**EXERCISE PROMPT:** Leave every picture out, then reproduce the rest of the listing exactly.
****************************************
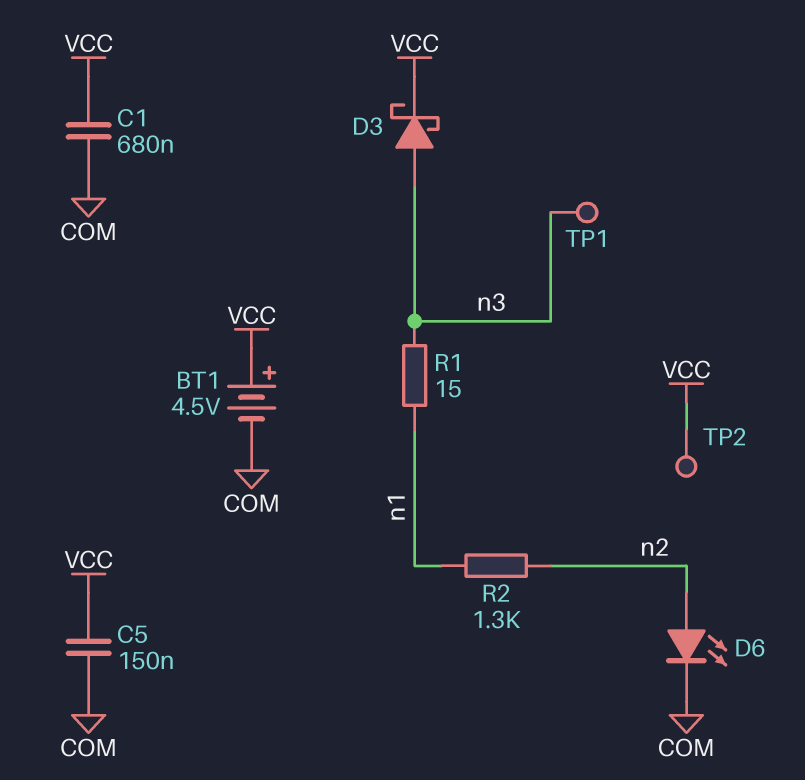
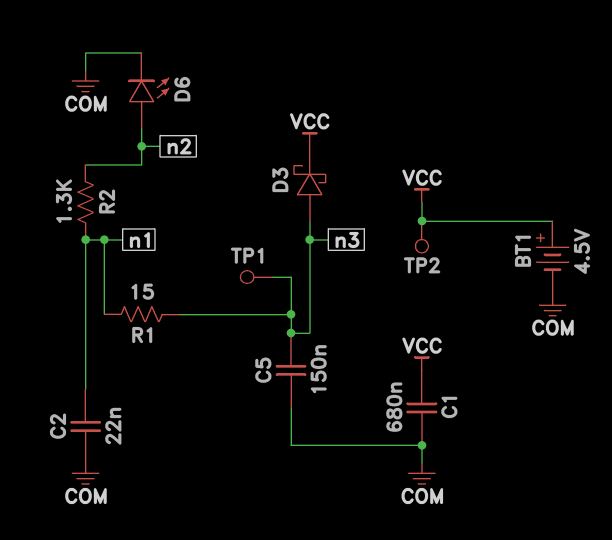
C2: none -> 22nF (COM, n1)
C5: 150nF (COM, VCC) -> 150nF (COM, n3)

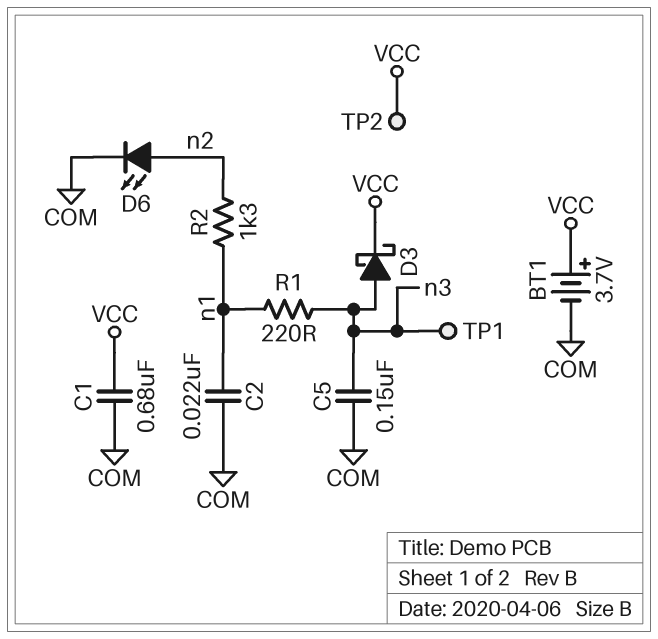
BT1: 4.5V (plus VCC, minus COM) -> 3.7V (plus VCC, minus COM)
R1: 15 (n1, n3) -> 220 (n1, n3)

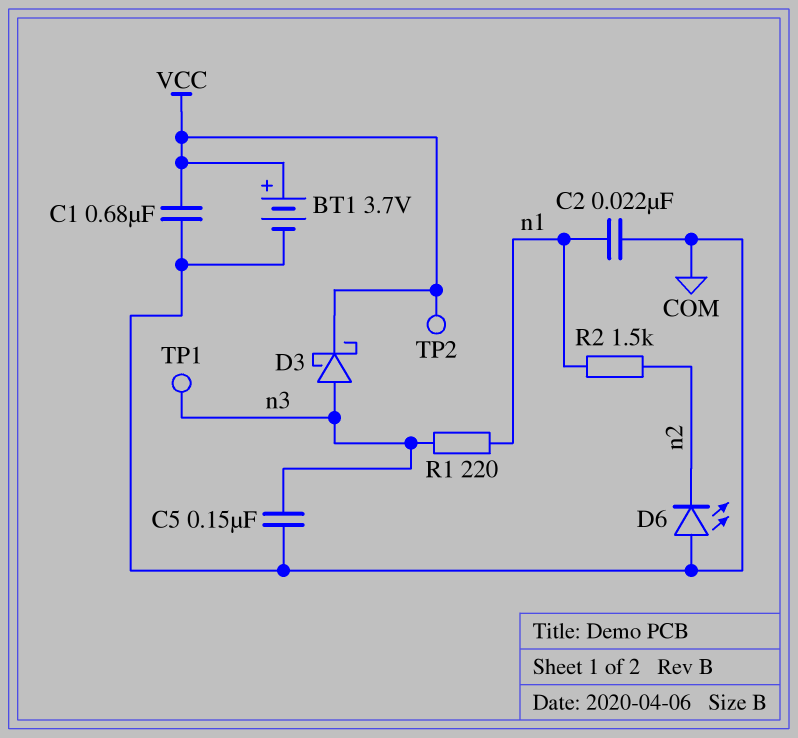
D6: LED (A n2, K COM) -> LED (A COM, K n2)
R2: 1.3k (n1, n2) -> 1.5k (n1, n2)

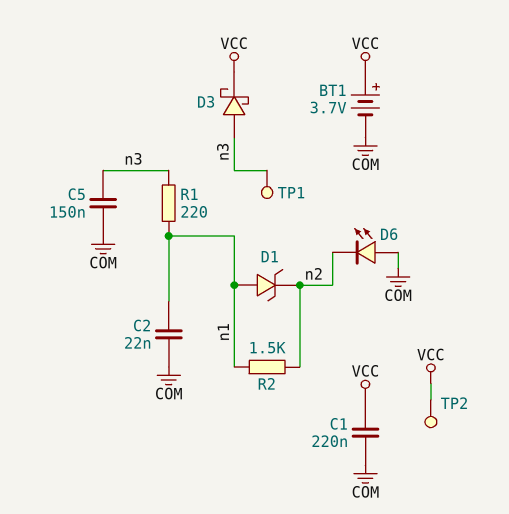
C1: 680nF (COM, VCC) -> 220nF (COM, VCC)
D1: none -> zener (A n1, K n2)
****************************************
**ANSWER TO THIS PROBLEM:**
C2: none -> 22nF (COM, n1)
C5: 150nF (COM, VCC) -> 150nF (COM, n3)

BT1: 4.5V (plus VCC, minus COM) -> 3.7V (plus VCC, minus COM)
R1: 15 (n1, n3) -> 220 (n1, n3)

D6: LED (A n2, K COM) -> LED (A COM, K n2)
R2: 1.3k (n1, n2) -> 1.5k (n1, n2)

C1: 680nF (COM, VCC) -> 220nF (COM, VCC)
D1: none -> zener (A n1, K n2)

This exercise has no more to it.